▽

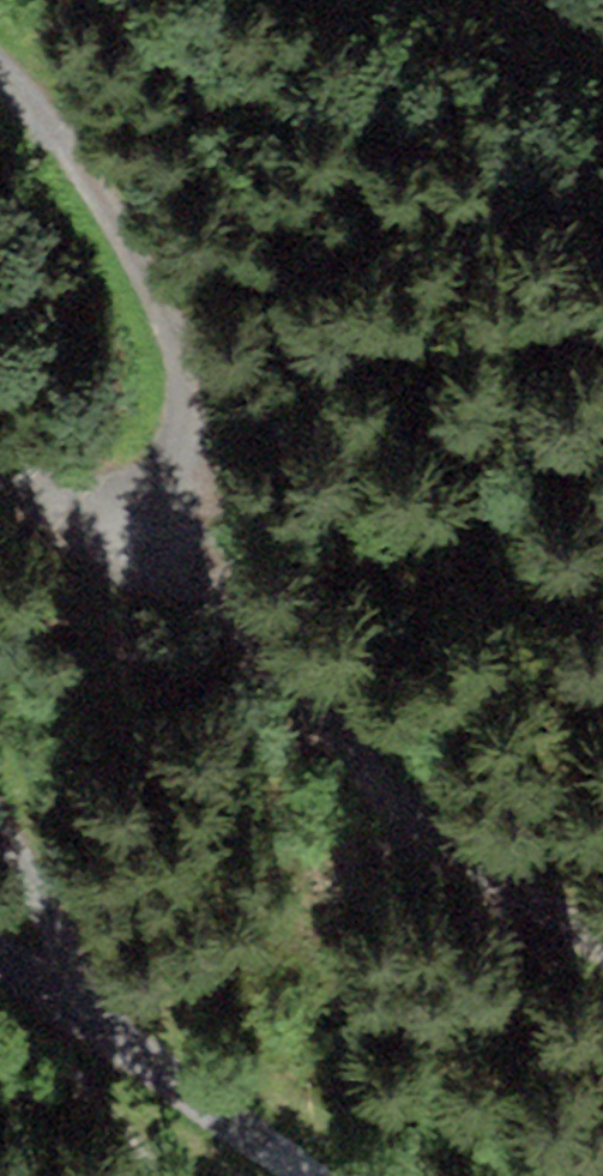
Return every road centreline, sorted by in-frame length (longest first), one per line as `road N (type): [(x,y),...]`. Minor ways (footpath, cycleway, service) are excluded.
road 1 (track): [(148,455),(252,546),(562,733),(602,768)]
road 2 (track): [(0,72),(116,207),(163,375),(163,423),(148,455)]
road 3 (residential): [(312,1175),(0,959)]
road 4 (track): [(0,817),(23,854),(80,1011)]
road 5 (track): [(148,455),(114,471),(74,475),(0,459)]

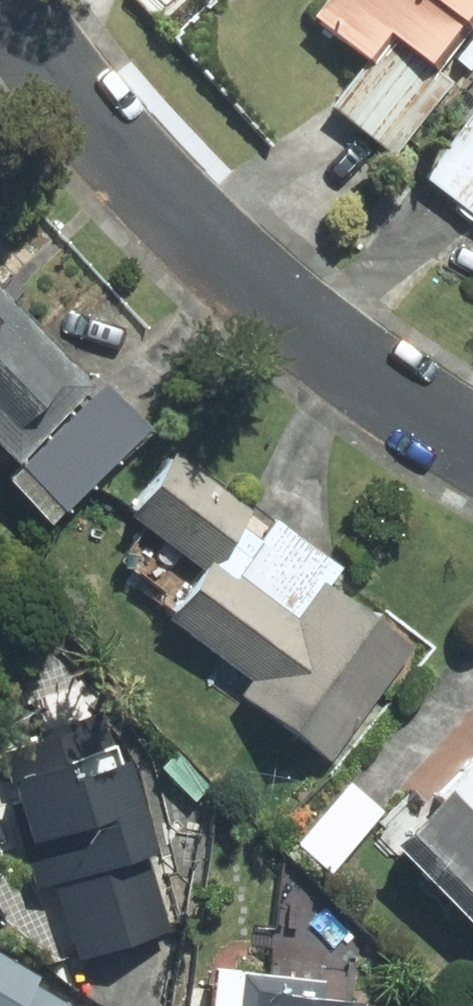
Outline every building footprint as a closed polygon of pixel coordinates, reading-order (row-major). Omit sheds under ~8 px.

△

BRIEF =
When you copy the data, keep every line exact and drop the pictures.

REPLY TO THE EXERCISE =
Return every road centreline, sorted by in-frame length (longest first), one per line as `road N (type): [(x,y),...]`. Minor ways (footpath, cycleway, service) are excluded.
road 1 (track): [(148,455),(252,546),(562,733),(602,768)]
road 2 (track): [(0,72),(116,207),(163,375),(163,423),(148,455)]
road 3 (residential): [(312,1175),(0,959)]
road 4 (track): [(0,817),(23,854),(80,1011)]
road 5 (track): [(148,455),(114,471),(74,475),(0,459)]

Outline every building footprint as a closed polygon of pixel coordinates, reading-order (row-major). Omit sheds under ~8 px.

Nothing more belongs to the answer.